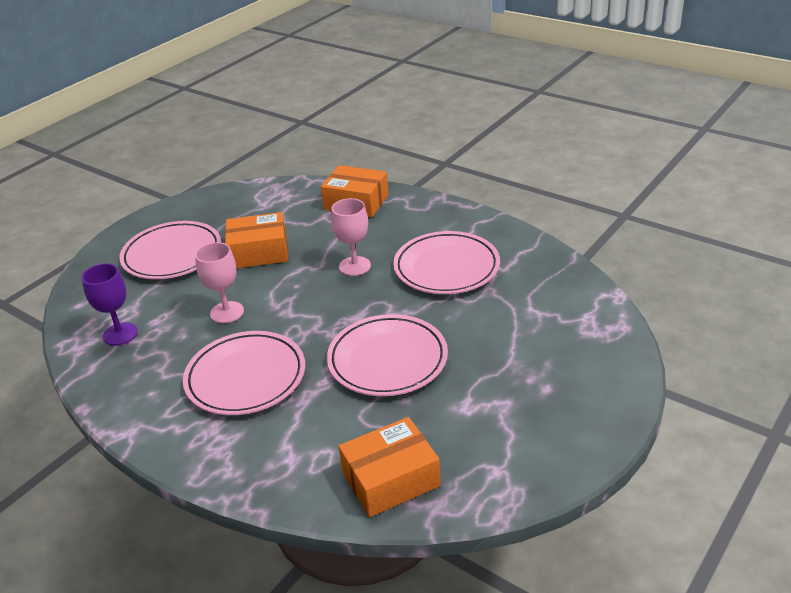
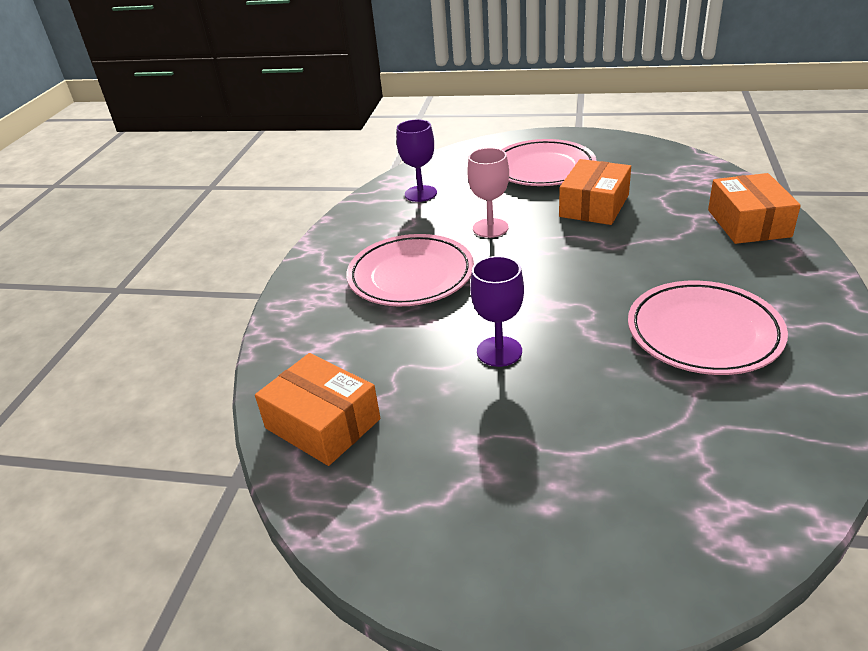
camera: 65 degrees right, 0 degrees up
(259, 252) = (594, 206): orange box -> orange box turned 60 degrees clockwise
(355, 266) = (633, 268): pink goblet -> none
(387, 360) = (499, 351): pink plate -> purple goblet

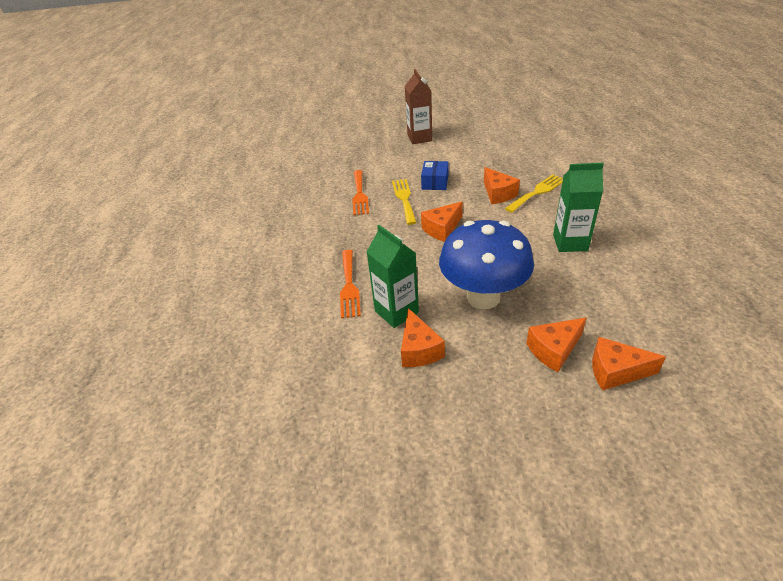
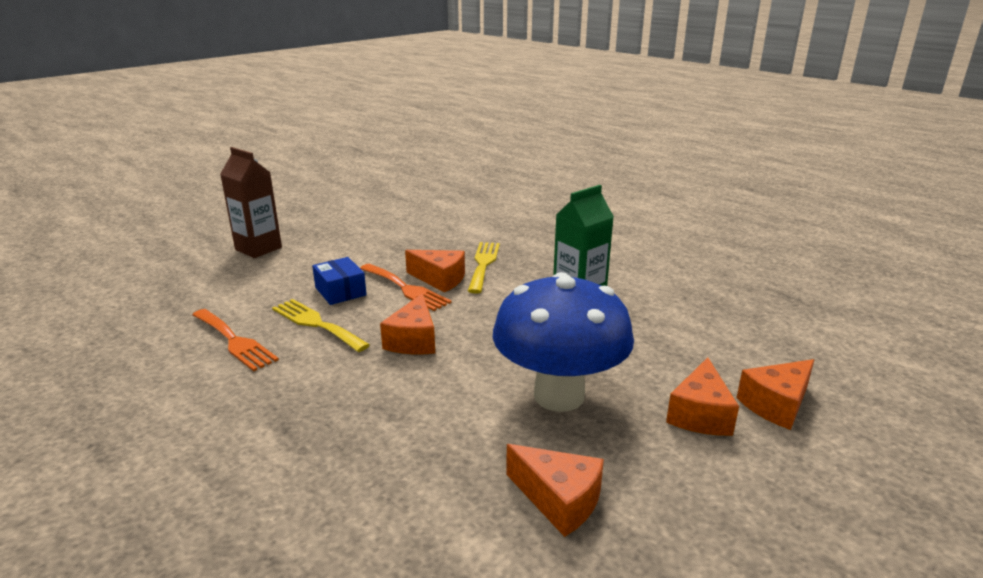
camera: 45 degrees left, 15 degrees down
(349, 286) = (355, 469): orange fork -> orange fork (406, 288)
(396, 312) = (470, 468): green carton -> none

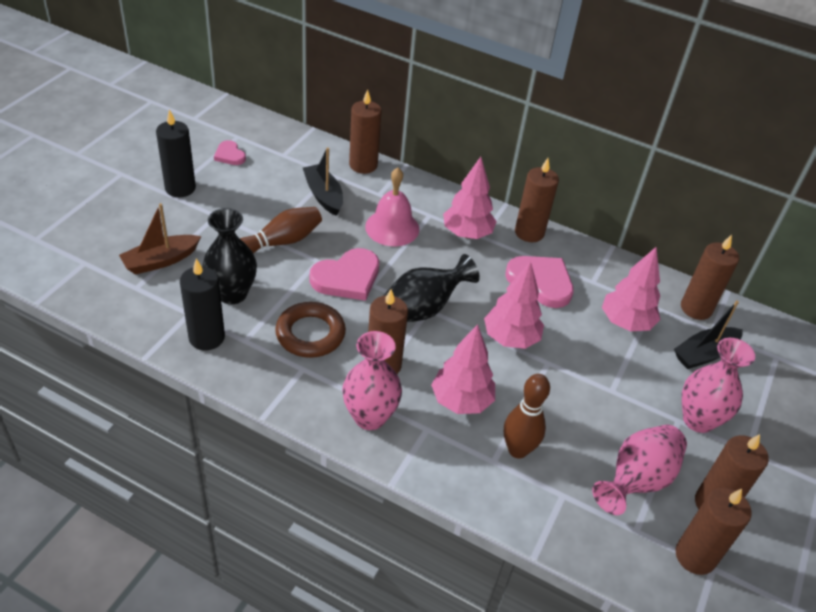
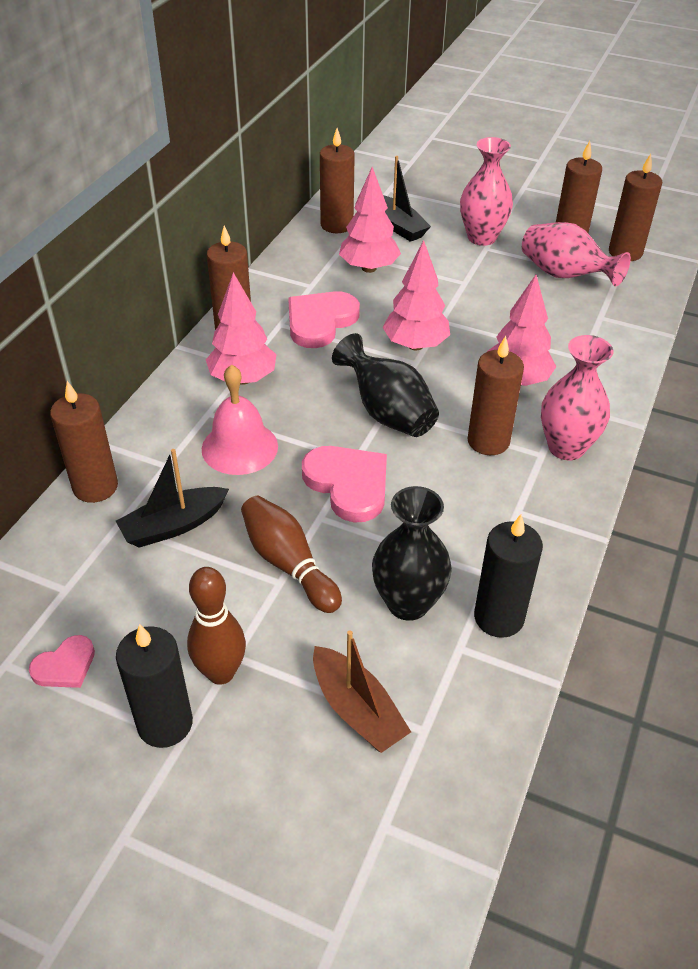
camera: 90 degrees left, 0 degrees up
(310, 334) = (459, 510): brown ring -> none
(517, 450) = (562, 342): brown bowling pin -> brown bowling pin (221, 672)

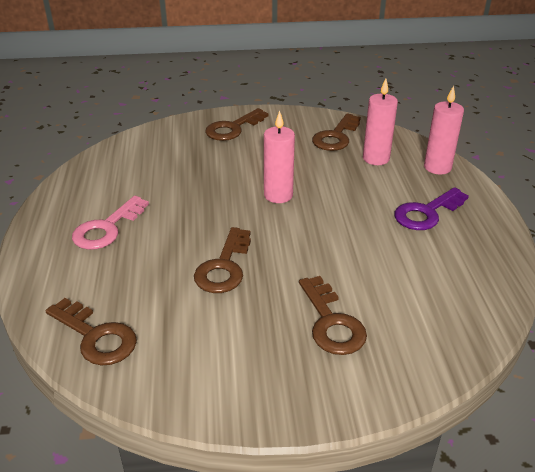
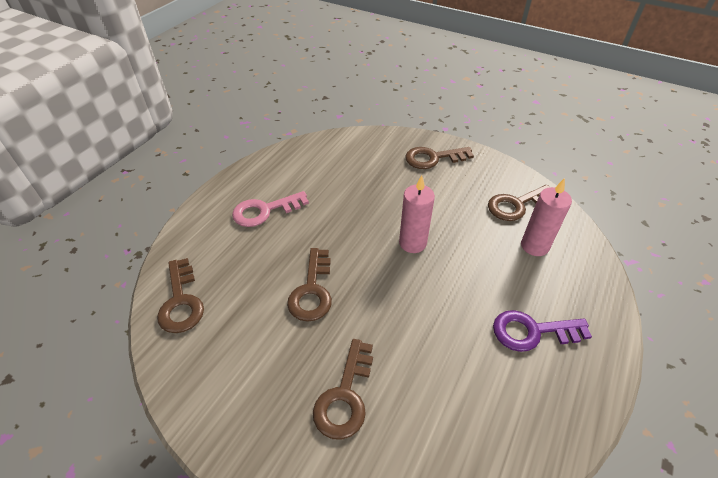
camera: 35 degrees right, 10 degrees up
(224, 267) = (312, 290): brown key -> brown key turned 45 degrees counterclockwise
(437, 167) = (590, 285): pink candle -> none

**Problem to solve**. Copy nothing but the lines from the one containing "(310, 334) = (459, 510): brown ring -> none" through the last line of the listing above, transcribed exactly and with no pictures.

**Answer section**.
(310, 334) = (459, 510): brown ring -> none
(517, 450) = (562, 342): brown bowling pin -> brown bowling pin (221, 672)

camera: 35 degrees right, 10 degrees up
(224, 267) = (312, 290): brown key -> brown key turned 45 degrees counterclockwise
(437, 167) = (590, 285): pink candle -> none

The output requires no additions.